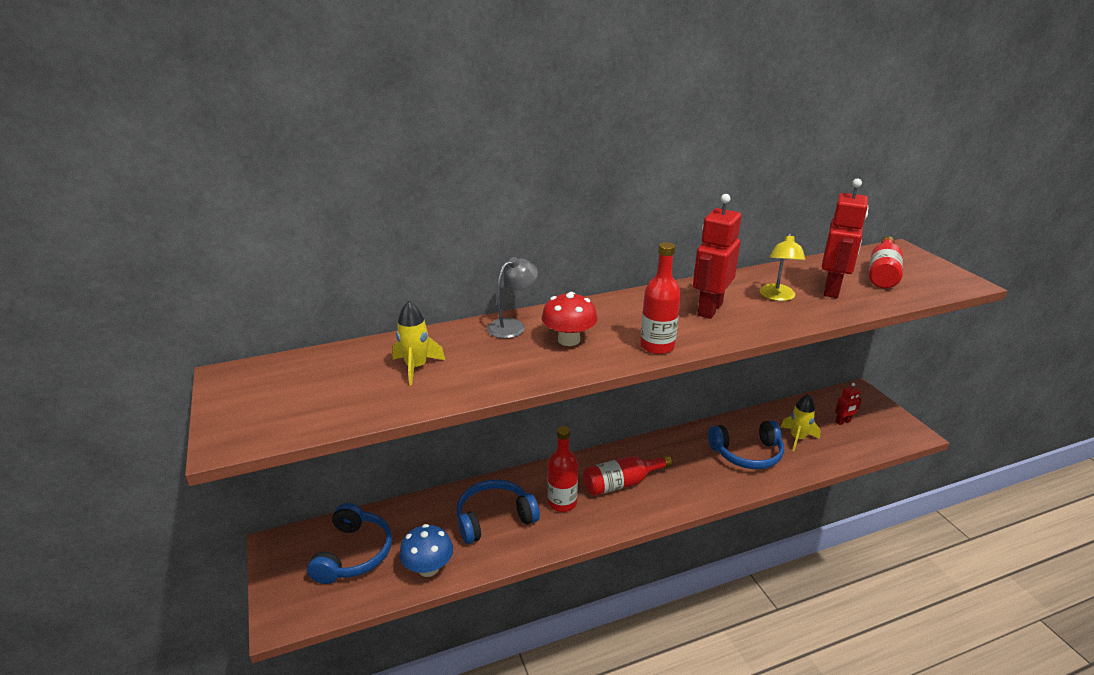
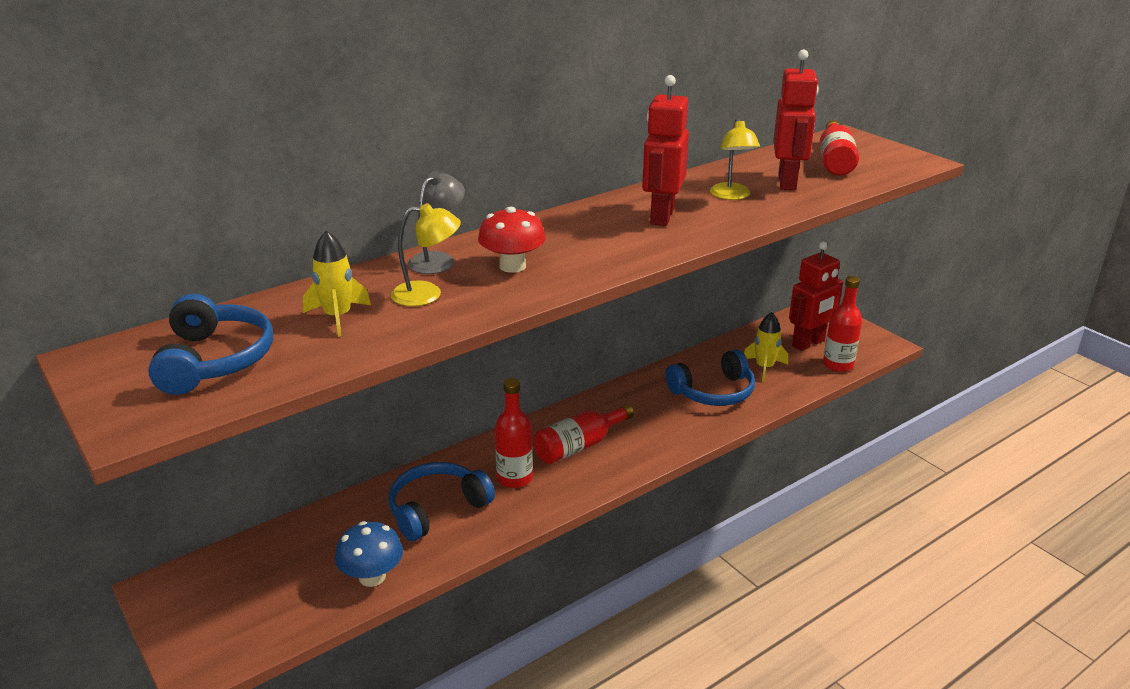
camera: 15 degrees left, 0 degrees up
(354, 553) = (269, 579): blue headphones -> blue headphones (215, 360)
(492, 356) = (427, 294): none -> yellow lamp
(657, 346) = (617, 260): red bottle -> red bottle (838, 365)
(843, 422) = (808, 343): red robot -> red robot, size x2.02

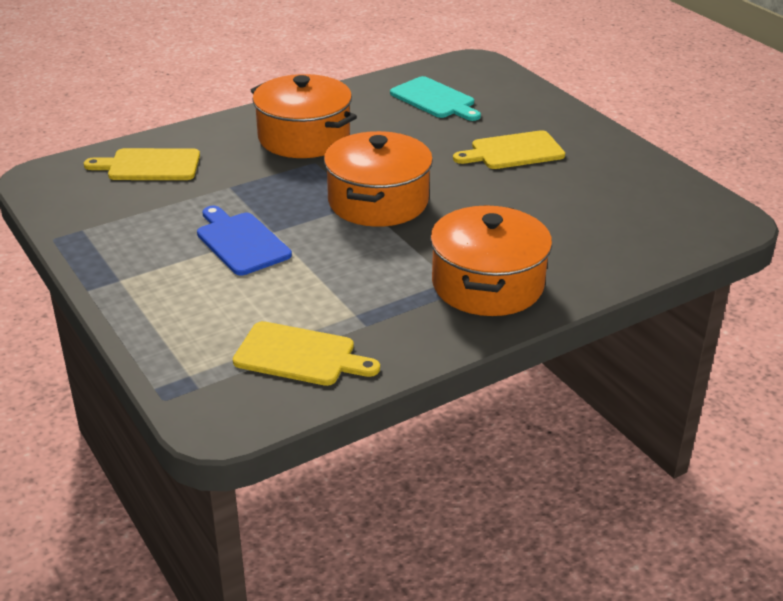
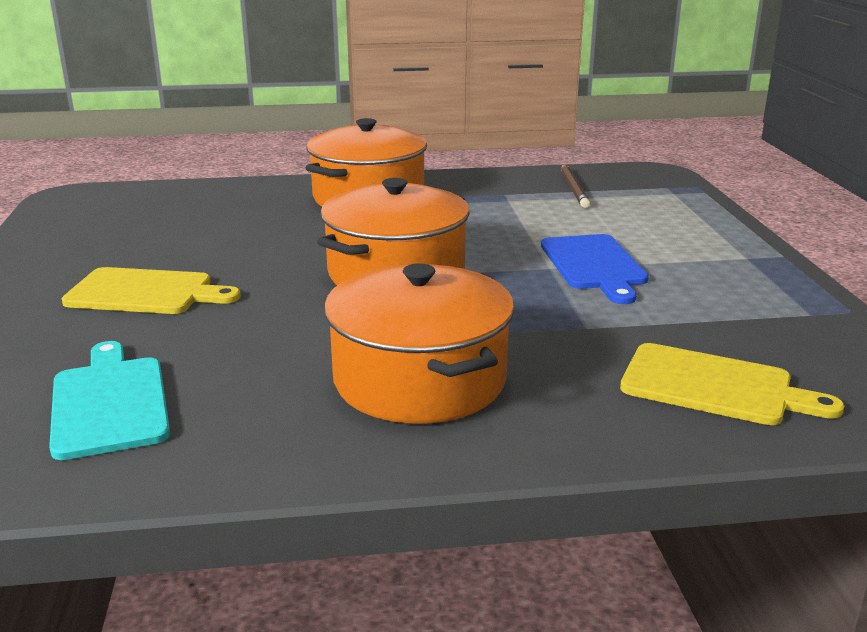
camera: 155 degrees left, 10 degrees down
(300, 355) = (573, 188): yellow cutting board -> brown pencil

TASK DETAILS ::
Identify all lines in the records above with the word "yellow".

TASK RESPONSE ::
(492, 356) = (427, 294): none -> yellow lamp
(300, 355) = (573, 188): yellow cutting board -> brown pencil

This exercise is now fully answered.